▶ [TASK DATA]:

*** Block opens ***

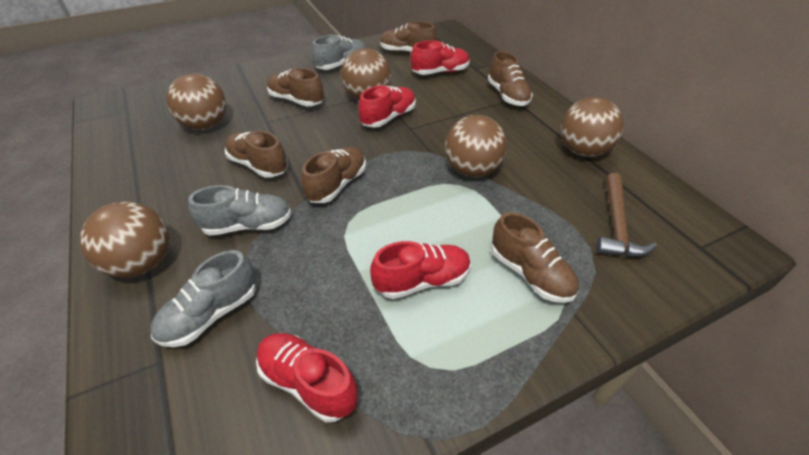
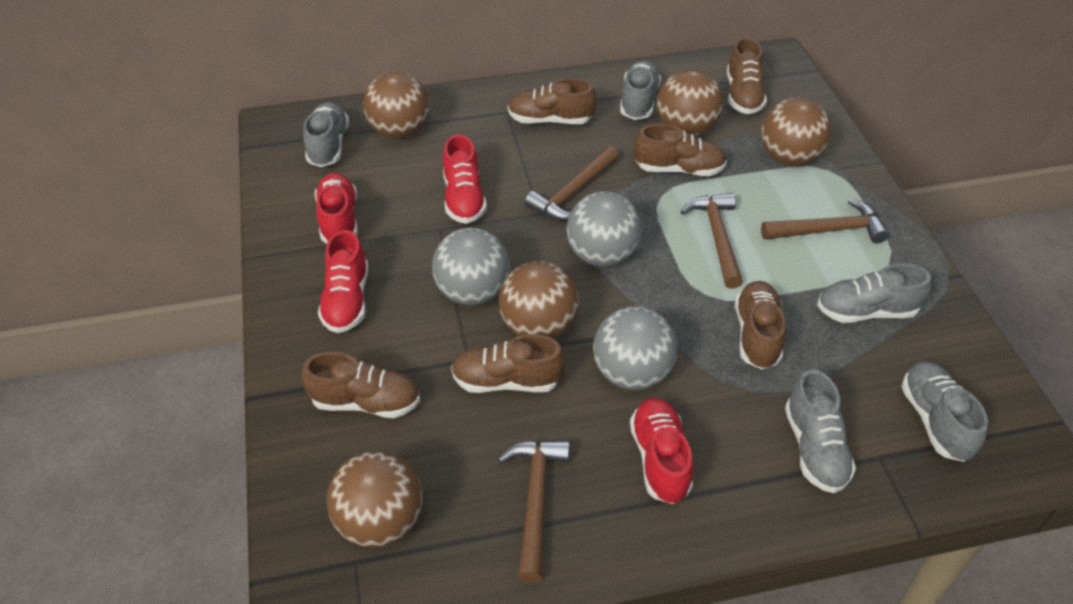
brown hammer: 1 -> 4
grey ball: 0 -> 3
grey shoe: 3 -> 5

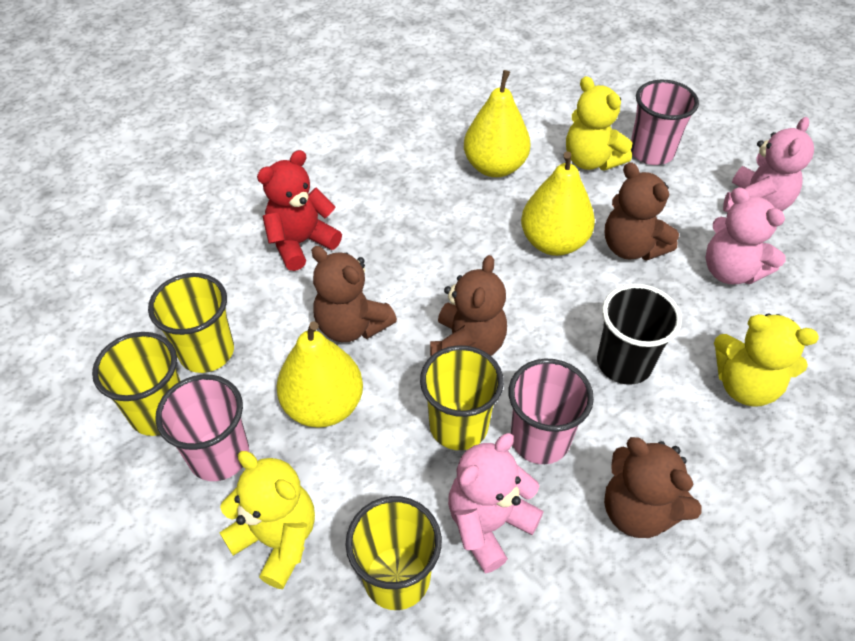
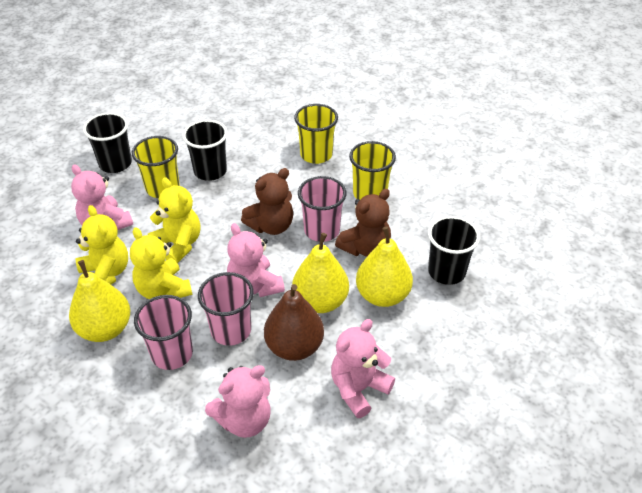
black cup: 1 -> 3
brown pear: 0 -> 1
brown teddy bear: 4 -> 2
pink teddy bear: 3 -> 4
red teddy bear: 1 -> 0
yellow cup: 4 -> 3

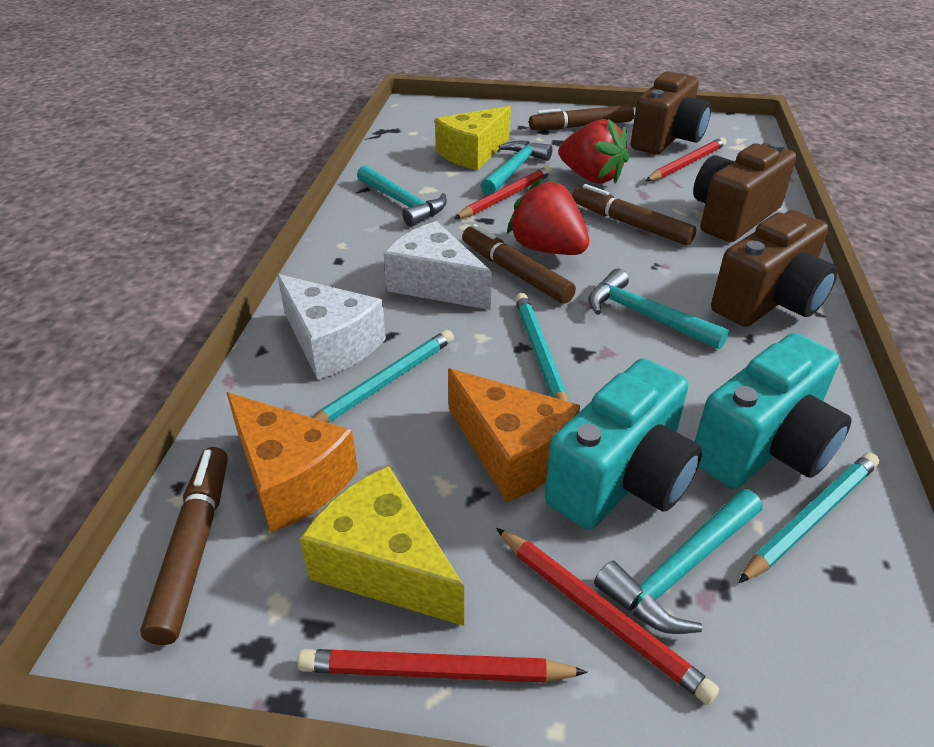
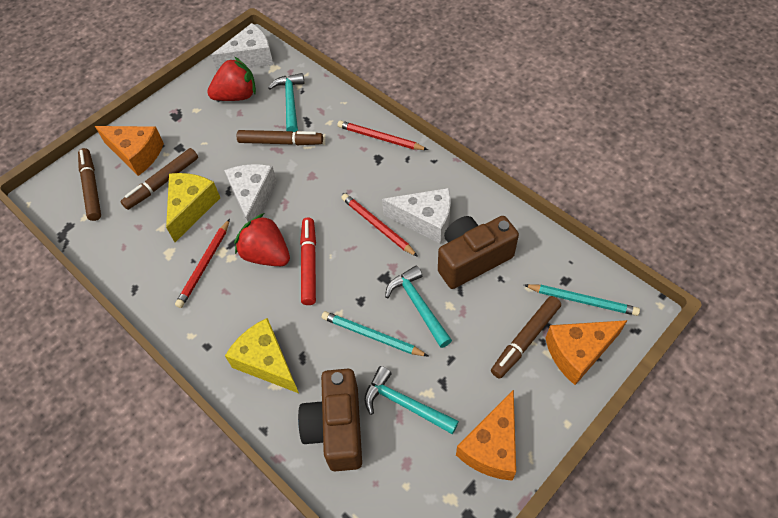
brown camera: 3 -> 2
orange cheese: 2 -> 3
red marker: 0 -> 1
red pencil: 4 -> 3
turquoise camera: 2 -> 0
turquoise hammer: 4 -> 3
turquoise pencil: 3 -> 2
white cheese: 2 -> 3

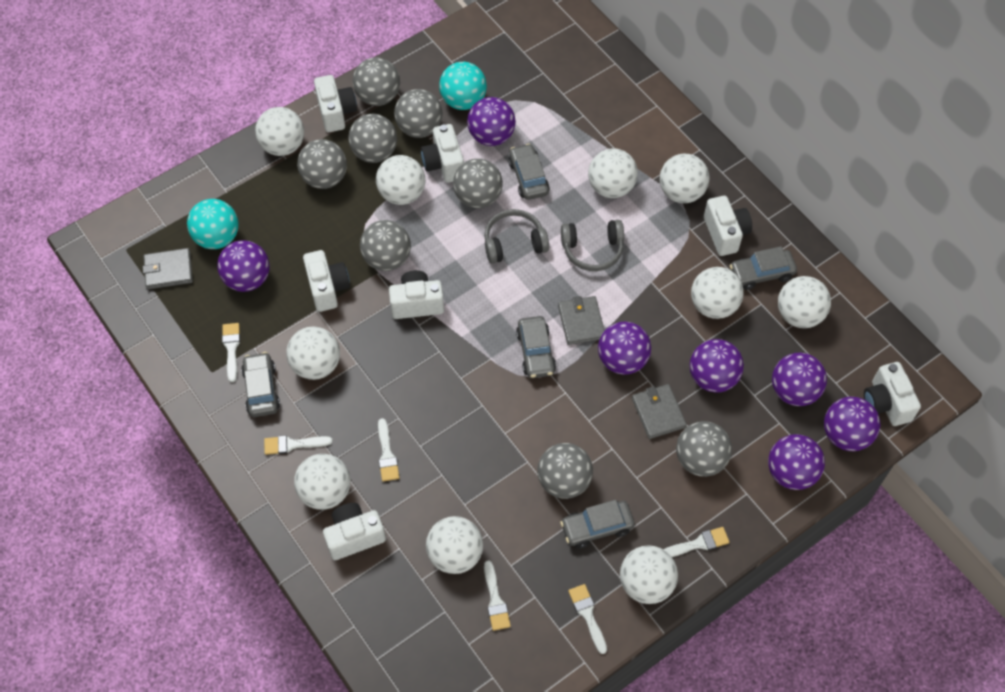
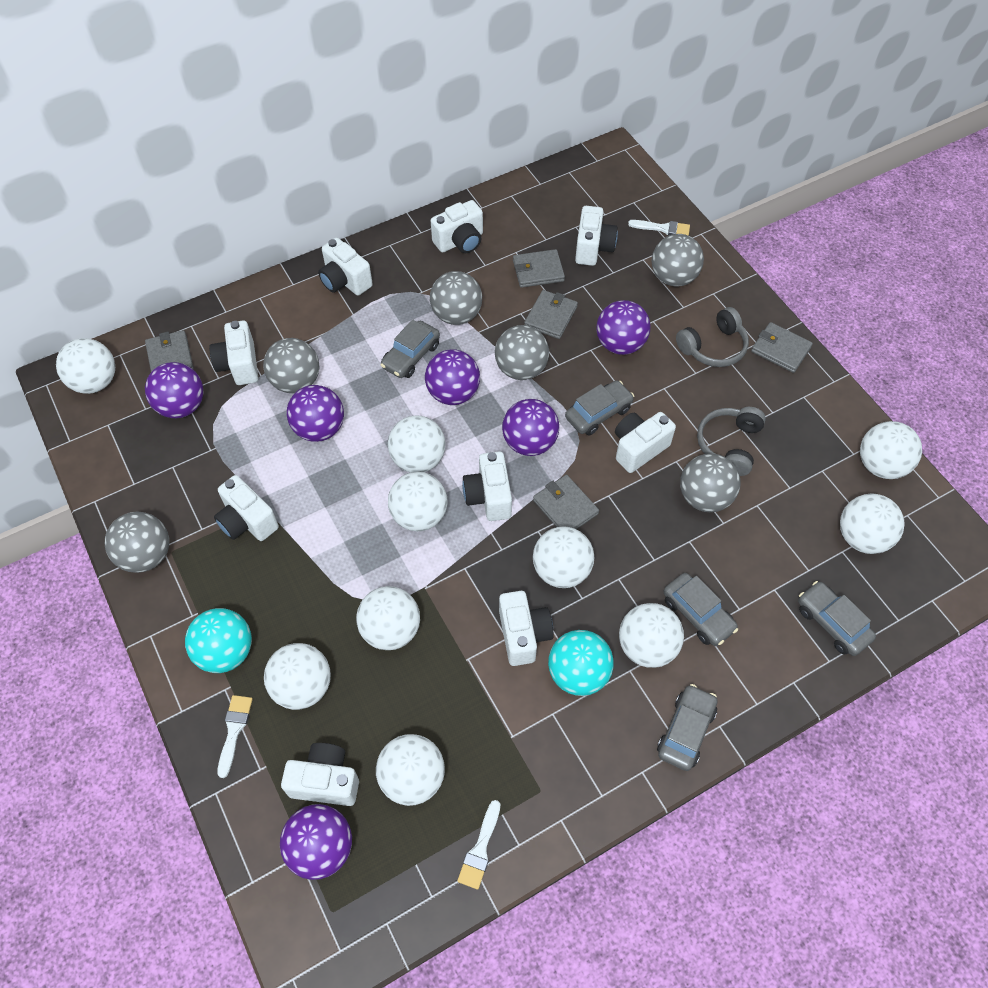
grey ball: 8 -> 6
grey wallet: 3 -> 5
purple ball: 7 -> 6
white brush: 6 -> 3
white camera: 7 -> 9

*** Block closes ***

▶ [GOAL OF THE EXERCISE]:
Print every entry exactly; omit the pictures.

▶ [WORKED SOLUTION]:
brown hammer: 1 -> 4
grey ball: 0 -> 3
grey shoe: 3 -> 5

black cup: 1 -> 3
brown pear: 0 -> 1
brown teddy bear: 4 -> 2
pink teddy bear: 3 -> 4
red teddy bear: 1 -> 0
yellow cup: 4 -> 3

brown camera: 3 -> 2
orange cheese: 2 -> 3
red marker: 0 -> 1
red pencil: 4 -> 3
turquoise camera: 2 -> 0
turquoise hammer: 4 -> 3
turquoise pencil: 3 -> 2
white cheese: 2 -> 3

grey ball: 8 -> 6
grey wallet: 3 -> 5
purple ball: 7 -> 6
white brush: 6 -> 3
white camera: 7 -> 9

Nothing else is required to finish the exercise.